Work instructions.
Render the material below, from its first line through the line containing "firefighters [572, 417]", as a numbered list with blank lines omitted.

===== Given information =====

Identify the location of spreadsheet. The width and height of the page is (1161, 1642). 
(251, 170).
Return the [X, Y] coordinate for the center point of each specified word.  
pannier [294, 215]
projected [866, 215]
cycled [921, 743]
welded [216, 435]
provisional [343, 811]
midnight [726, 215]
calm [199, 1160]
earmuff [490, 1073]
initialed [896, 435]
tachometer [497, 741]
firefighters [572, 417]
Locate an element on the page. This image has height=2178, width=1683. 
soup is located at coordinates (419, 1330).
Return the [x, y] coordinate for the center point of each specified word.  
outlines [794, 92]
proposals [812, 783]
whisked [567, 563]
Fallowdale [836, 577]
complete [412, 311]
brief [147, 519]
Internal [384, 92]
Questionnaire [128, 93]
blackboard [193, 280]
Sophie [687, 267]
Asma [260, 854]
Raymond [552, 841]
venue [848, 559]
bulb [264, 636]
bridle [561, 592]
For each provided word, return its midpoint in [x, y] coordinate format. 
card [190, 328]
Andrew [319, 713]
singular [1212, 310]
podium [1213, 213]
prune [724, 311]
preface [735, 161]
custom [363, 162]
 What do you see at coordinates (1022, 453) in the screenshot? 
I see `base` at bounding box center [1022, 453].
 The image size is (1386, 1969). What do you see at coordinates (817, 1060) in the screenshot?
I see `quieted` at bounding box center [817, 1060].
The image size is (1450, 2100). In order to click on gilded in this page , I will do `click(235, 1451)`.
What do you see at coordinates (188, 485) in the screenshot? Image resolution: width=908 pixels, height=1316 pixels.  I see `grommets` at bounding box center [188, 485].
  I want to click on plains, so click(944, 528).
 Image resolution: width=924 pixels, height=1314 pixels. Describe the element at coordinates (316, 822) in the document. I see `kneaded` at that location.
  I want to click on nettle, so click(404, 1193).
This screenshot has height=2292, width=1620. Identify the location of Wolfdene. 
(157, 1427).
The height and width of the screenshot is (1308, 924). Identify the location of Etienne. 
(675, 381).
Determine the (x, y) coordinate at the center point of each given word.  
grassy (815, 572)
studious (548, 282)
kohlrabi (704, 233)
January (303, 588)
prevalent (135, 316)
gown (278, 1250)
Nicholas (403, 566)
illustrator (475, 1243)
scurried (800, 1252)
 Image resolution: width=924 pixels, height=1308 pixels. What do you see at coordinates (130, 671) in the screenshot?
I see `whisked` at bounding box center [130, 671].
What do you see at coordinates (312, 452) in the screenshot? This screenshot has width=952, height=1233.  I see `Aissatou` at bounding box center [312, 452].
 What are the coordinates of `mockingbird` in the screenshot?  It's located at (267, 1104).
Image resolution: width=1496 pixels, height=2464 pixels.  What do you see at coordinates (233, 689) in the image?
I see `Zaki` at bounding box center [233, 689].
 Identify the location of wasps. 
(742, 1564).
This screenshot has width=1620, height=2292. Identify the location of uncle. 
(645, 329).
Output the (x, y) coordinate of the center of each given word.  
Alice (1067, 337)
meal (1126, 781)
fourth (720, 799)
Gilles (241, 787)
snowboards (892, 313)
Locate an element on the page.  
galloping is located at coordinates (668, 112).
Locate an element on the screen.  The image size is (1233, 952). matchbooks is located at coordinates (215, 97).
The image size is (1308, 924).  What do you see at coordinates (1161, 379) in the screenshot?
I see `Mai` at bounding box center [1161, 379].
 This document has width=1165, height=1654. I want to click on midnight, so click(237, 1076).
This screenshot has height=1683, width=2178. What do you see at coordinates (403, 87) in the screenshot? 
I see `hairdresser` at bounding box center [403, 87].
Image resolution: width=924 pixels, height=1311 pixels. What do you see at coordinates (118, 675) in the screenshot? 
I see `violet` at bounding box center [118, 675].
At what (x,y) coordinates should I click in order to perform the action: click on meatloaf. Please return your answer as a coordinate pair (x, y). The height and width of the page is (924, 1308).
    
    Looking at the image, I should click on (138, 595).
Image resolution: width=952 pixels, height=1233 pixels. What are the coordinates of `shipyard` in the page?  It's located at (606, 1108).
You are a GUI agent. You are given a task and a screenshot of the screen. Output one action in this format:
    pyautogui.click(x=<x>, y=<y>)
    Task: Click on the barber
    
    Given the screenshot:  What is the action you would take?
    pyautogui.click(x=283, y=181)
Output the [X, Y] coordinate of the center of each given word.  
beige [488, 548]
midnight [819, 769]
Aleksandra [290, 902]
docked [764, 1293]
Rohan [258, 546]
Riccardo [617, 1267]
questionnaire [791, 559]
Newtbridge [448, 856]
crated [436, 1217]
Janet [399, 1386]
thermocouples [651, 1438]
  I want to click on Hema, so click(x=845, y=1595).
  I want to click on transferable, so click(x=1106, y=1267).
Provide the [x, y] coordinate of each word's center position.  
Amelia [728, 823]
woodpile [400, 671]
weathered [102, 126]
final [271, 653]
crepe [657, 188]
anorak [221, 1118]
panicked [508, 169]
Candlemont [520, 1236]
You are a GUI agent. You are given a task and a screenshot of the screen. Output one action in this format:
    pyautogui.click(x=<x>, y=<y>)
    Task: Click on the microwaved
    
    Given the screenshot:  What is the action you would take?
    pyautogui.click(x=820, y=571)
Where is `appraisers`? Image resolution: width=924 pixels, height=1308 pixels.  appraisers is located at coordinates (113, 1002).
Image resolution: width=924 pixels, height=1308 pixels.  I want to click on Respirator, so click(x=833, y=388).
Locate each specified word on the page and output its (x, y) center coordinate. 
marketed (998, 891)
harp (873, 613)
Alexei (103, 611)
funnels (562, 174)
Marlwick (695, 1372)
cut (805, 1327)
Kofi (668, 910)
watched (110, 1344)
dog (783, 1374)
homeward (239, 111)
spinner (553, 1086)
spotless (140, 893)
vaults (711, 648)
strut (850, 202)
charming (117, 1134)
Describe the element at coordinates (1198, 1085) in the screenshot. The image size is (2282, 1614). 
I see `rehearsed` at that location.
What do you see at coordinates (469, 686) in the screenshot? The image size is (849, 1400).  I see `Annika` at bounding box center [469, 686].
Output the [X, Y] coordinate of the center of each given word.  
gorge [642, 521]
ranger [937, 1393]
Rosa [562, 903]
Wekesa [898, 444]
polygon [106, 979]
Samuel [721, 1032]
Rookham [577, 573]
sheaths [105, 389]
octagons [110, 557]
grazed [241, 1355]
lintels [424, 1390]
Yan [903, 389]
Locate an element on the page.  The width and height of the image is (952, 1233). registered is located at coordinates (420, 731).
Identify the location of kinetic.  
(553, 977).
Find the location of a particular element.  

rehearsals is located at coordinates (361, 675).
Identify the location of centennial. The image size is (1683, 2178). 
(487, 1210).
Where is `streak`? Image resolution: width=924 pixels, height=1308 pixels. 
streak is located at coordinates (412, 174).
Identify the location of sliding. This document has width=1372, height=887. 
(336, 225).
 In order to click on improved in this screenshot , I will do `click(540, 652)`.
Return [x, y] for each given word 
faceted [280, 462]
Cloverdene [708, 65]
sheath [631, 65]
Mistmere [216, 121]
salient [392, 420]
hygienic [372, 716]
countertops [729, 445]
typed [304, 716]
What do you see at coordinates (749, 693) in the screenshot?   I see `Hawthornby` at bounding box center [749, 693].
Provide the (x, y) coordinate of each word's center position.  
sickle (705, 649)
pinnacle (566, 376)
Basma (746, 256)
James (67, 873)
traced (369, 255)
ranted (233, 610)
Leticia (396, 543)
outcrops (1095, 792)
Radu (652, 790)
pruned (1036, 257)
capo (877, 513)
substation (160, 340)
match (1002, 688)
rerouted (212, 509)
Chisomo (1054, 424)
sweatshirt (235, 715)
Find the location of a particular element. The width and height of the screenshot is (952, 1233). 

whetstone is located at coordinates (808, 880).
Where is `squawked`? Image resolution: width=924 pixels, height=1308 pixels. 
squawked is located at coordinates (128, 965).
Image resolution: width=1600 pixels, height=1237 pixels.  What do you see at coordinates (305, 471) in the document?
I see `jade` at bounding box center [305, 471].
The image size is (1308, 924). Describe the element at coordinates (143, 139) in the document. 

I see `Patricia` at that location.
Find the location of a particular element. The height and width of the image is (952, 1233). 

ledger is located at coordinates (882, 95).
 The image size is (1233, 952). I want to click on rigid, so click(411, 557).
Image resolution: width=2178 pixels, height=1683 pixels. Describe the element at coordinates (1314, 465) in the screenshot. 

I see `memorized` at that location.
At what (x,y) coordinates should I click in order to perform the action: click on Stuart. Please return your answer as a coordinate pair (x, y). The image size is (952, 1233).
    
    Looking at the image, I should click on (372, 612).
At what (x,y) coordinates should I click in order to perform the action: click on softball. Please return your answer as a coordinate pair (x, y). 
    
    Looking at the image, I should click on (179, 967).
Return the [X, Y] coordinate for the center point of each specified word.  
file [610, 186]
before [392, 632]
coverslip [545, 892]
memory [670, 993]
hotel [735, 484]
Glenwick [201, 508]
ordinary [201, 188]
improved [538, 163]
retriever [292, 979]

=====

Solved exercise.
1. Identify the location of spreadsheet. The width and height of the page is (1161, 1642). 
2. (251, 170).
3. Return the [X, Y] coordinate for the center point of each specified word.  
4. pannier [294, 215]
5. projected [866, 215]
6. cycled [921, 743]
7. welded [216, 435]
8. provisional [343, 811]
9. midnight [726, 215]
10. calm [199, 1160]
11. earmuff [490, 1073]
12. initialed [896, 435]
13. tachometer [497, 741]
14. firefighters [572, 417]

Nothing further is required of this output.